INPUT DATA START

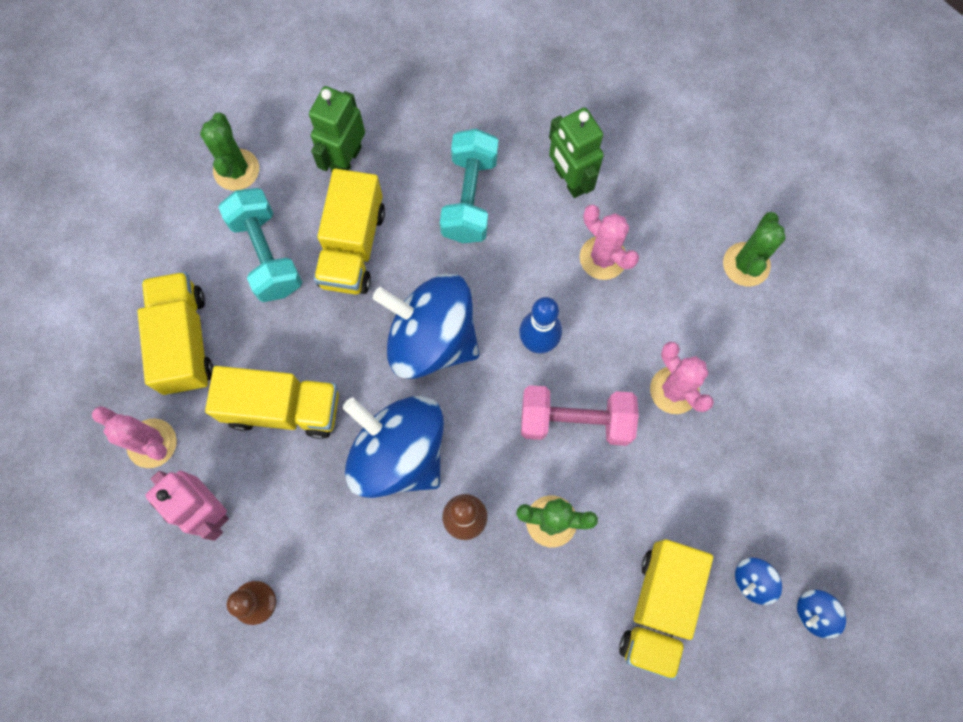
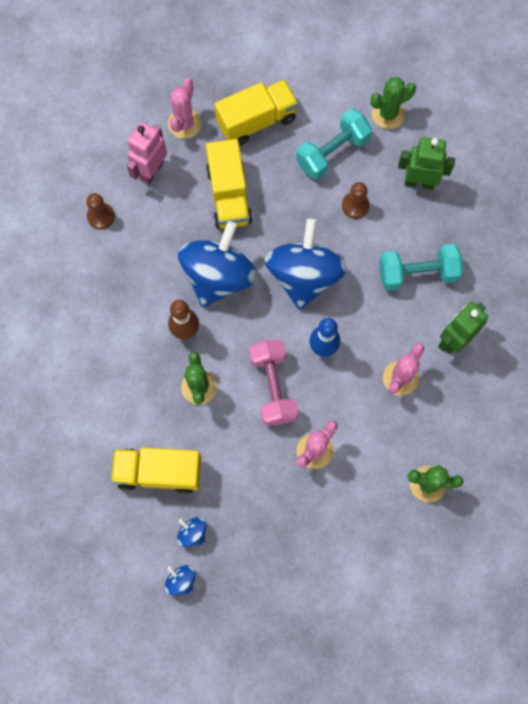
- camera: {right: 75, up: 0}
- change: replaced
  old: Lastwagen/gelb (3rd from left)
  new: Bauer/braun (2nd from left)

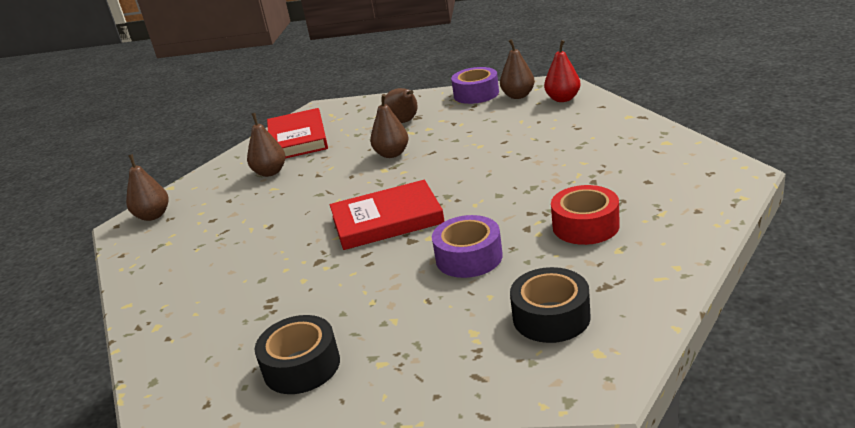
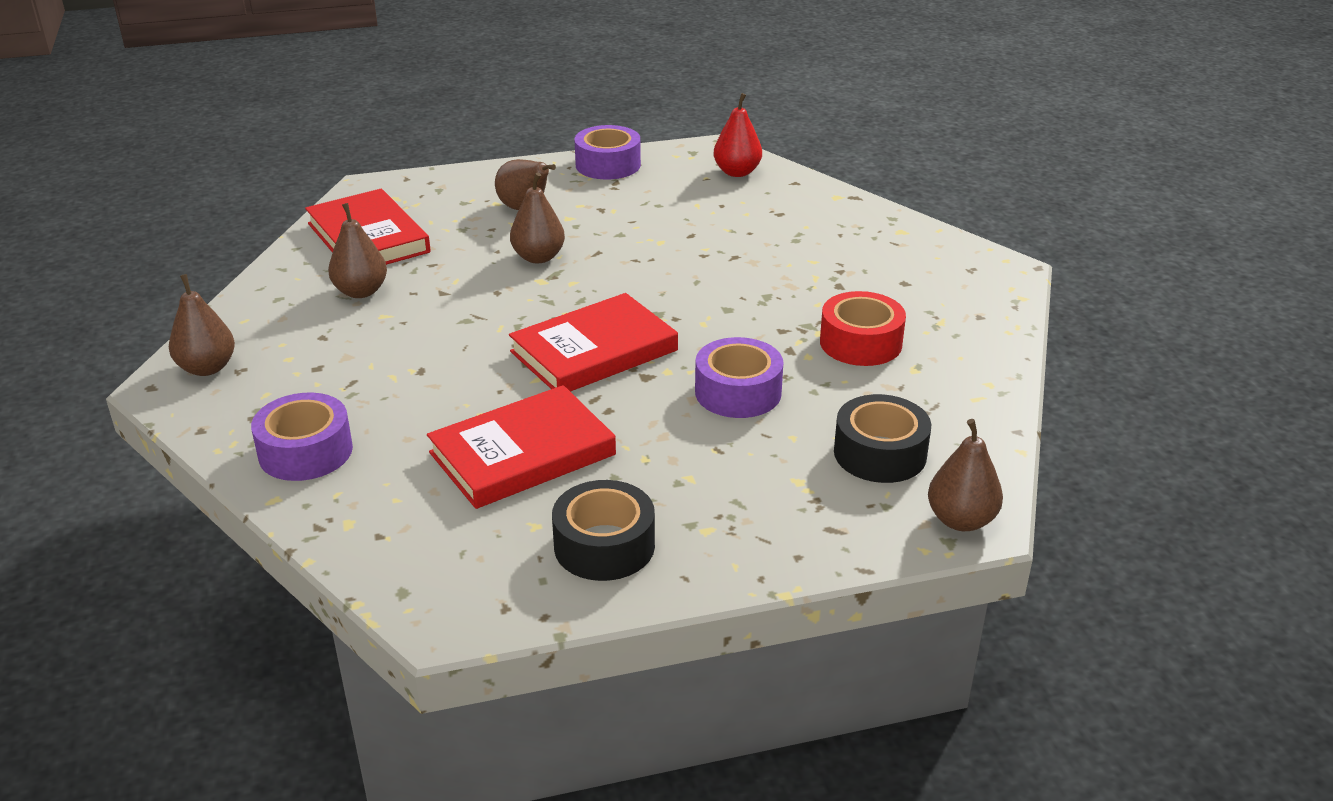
- camera: {right: -25, up: 5}
- change: moved
  old: Birne/braun (5th from left)
- change: added
  new: Klebeband/lila (1st from left)
- change: added
  new: Buch/rot (2nd from left)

INPUT DATA END

• [EXERCISE PROMPT]
Keep the pictures out of the copy and write out the data exactly as it stands.

• [TASK RESULT]
- camera: {right: 75, up: 0}
- change: replaced
  old: Lastwagen/gelb (3rd from left)
  new: Bauer/braun (2nd from left)

- camera: {right: -25, up: 5}
- change: moved
  old: Birne/braun (5th from left)
- change: added
  new: Klebeband/lila (1st from left)
- change: added
  new: Buch/rot (2nd from left)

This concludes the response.